▶ Exercise requirements
Your response should contain each line of the data that includes "brown".

....................

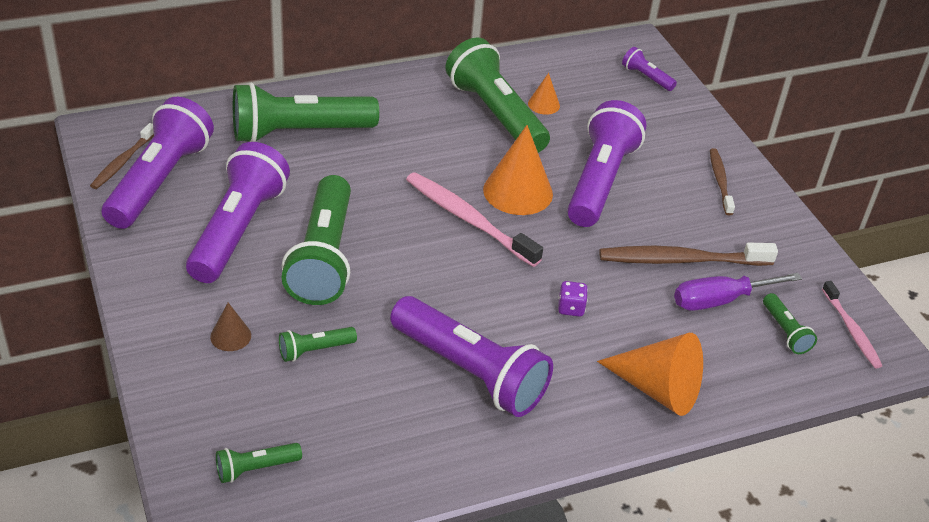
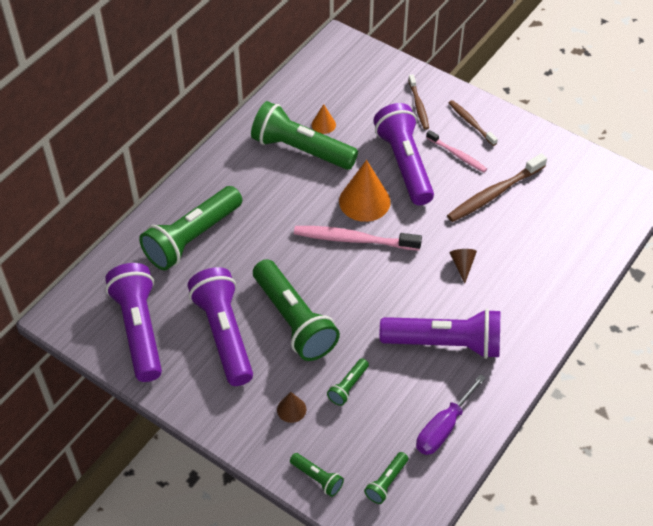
camera: 30 degrees left, 10 degrees up
(123, 161) = (100, 330): brown toothbrush -> brown toothbrush (418, 105)
(571, 308) = (462, 265): purple dice -> brown cone
(646, 77) = (366, 66): purple flashlight -> none
(658, 389) = (550, 289): orange cone -> none
(720, 300) = (535, 209): purple screwdriver -> purple screwdriver (443, 427)
(785, 332) = (584, 208): green flashlight -> green flashlight (317, 478)
(851, 330) = (615, 185): pink toothbrush -> pink toothbrush (457, 155)

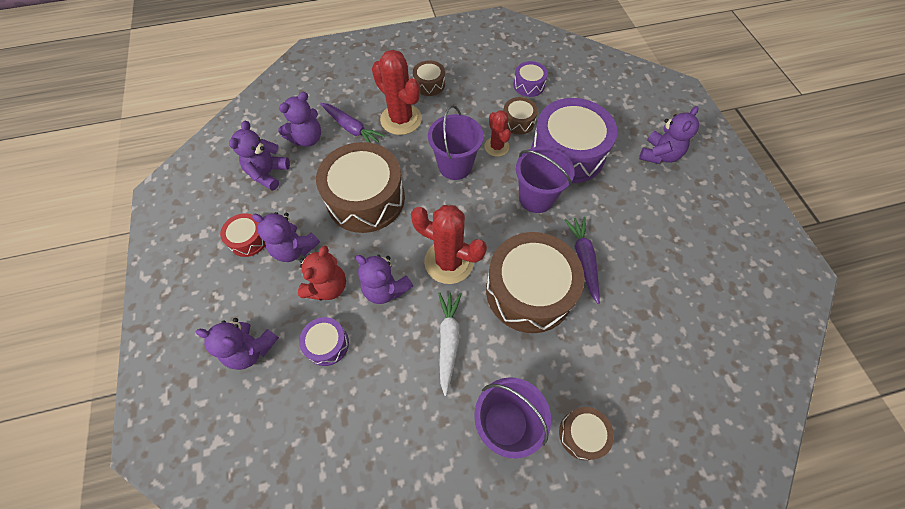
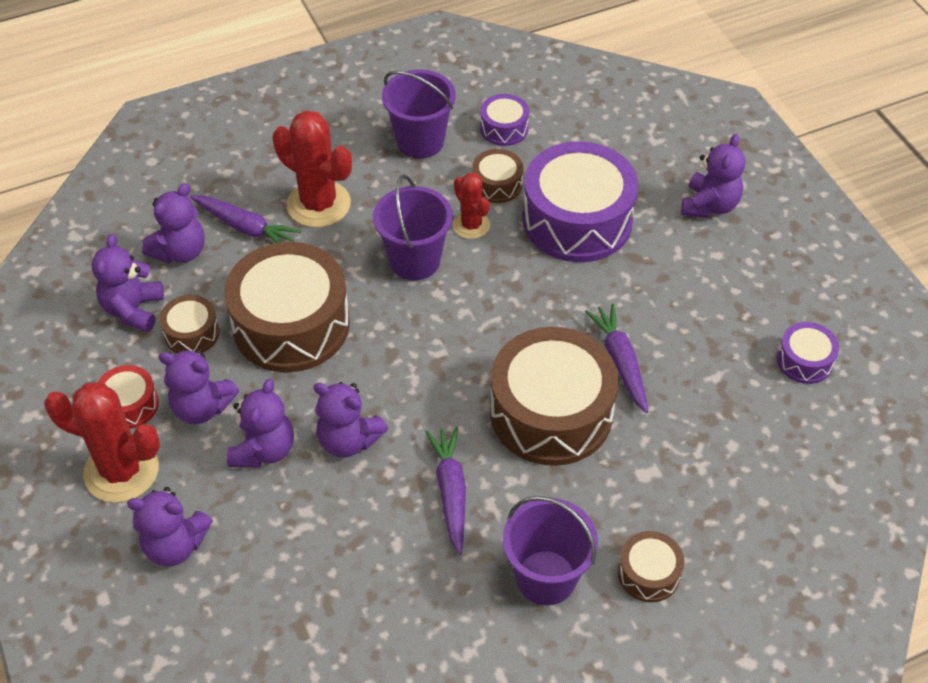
camera: 10 degrees left, 10 degrees down
(327, 287) = (264, 450): red teddy bear -> purple teddy bear
(327, 344) = (282, 522): purple drum -> purple drum (804, 361)
(429, 84) = (351, 146): brown drum -> brown drum (192, 333)
(448, 341) = (450, 492): white carrot -> purple carrot
(449, 262) = (431, 392): red cactus -> red cactus (121, 471)
(536, 198) = (541, 289): purple bucket -> purple bucket (420, 141)

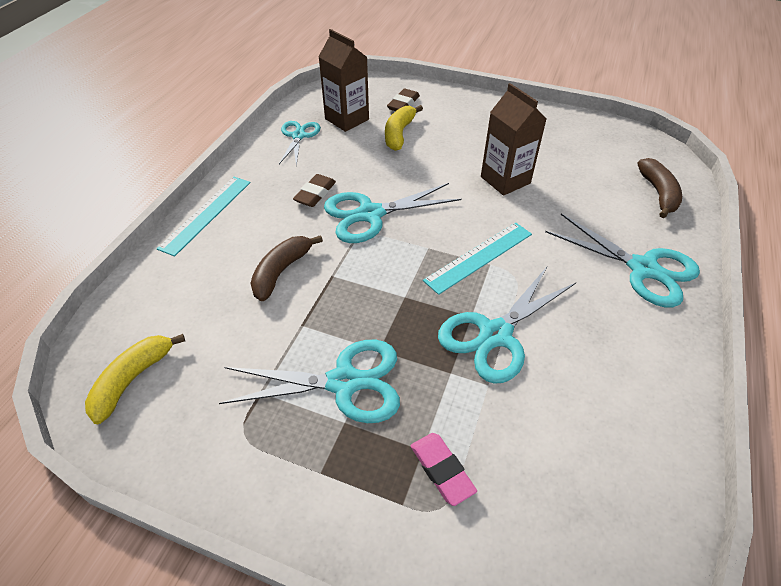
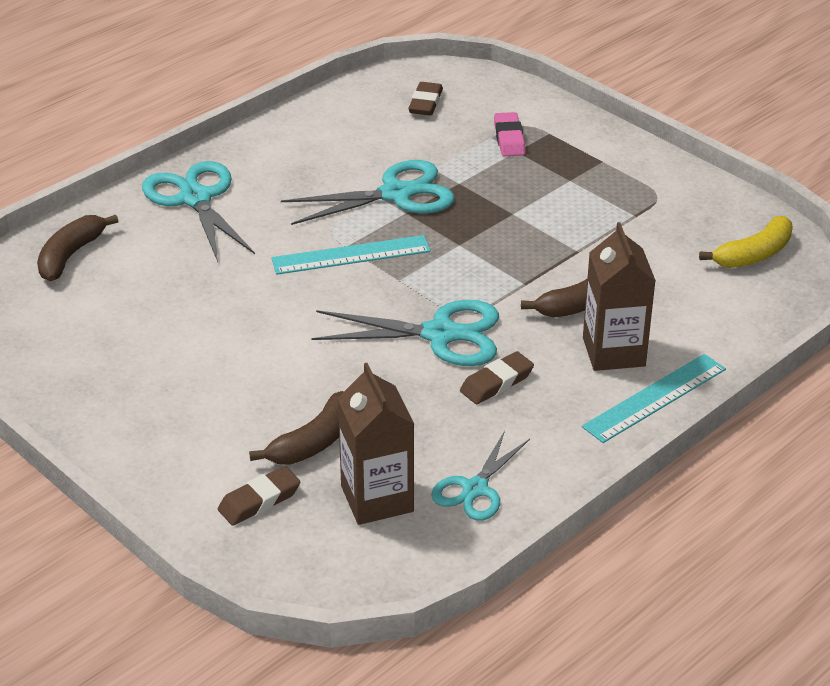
camera: 155 degrees left, 10 degrees down
(344, 382) = (557, 202): turquoise scissors -> none
(399, 134) = (314, 442): yellow banana -> brown banana
(505, 180) = (232, 325): brown carton -> brown carton (613, 352)
(577, 503) = (425, 103): none -> brown eraser

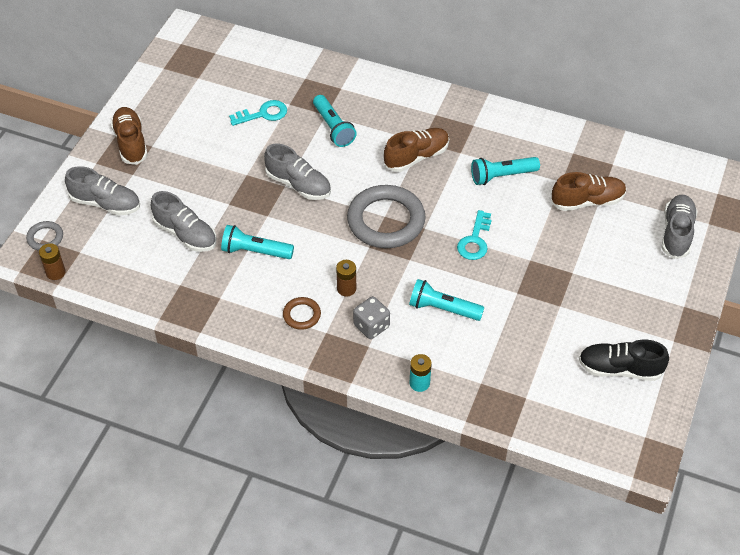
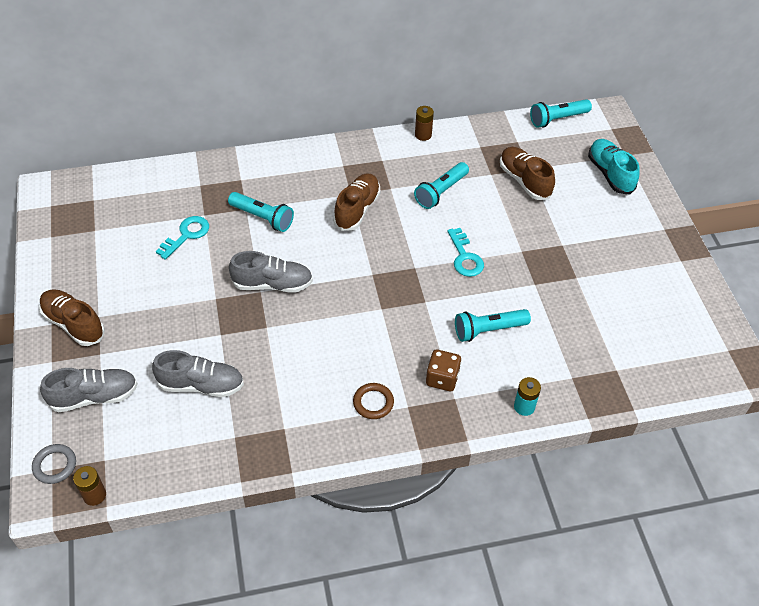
camera: 35 degrees left, 0 degrees up
(255, 251) = (282, 366): turquoise flashlight -> turquoise flashlight (557, 119)
(346, 289) = (393, 356): brown battery -> brown battery (423, 135)
(371, 326) = (442, 378): grey dice -> brown dice
(386, 220) = (377, 278): grey ring -> none
(587, 201) = (524, 180): brown shoe -> brown shoe turned 75 degrees counterclockwise
(619, 369) = (663, 305): black shoe -> none
(676, 233) = (610, 174): grey shoe -> turquoise shoe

....................

▶ Exercise response
(123, 161) = (100, 330): brown toothbrush -> brown toothbrush (418, 105)
(571, 308) = (462, 265): purple dice -> brown cone
(429, 84) = (351, 146): brown drum -> brown drum (192, 333)
(399, 134) = (314, 442): yellow banana -> brown banana
(505, 180) = (232, 325): brown carton -> brown carton (613, 352)
(577, 503) = (425, 103): none -> brown eraser
(346, 289) = (393, 356): brown battery -> brown battery (423, 135)
(371, 326) = (442, 378): grey dice -> brown dice
(587, 201) = (524, 180): brown shoe -> brown shoe turned 75 degrees counterclockwise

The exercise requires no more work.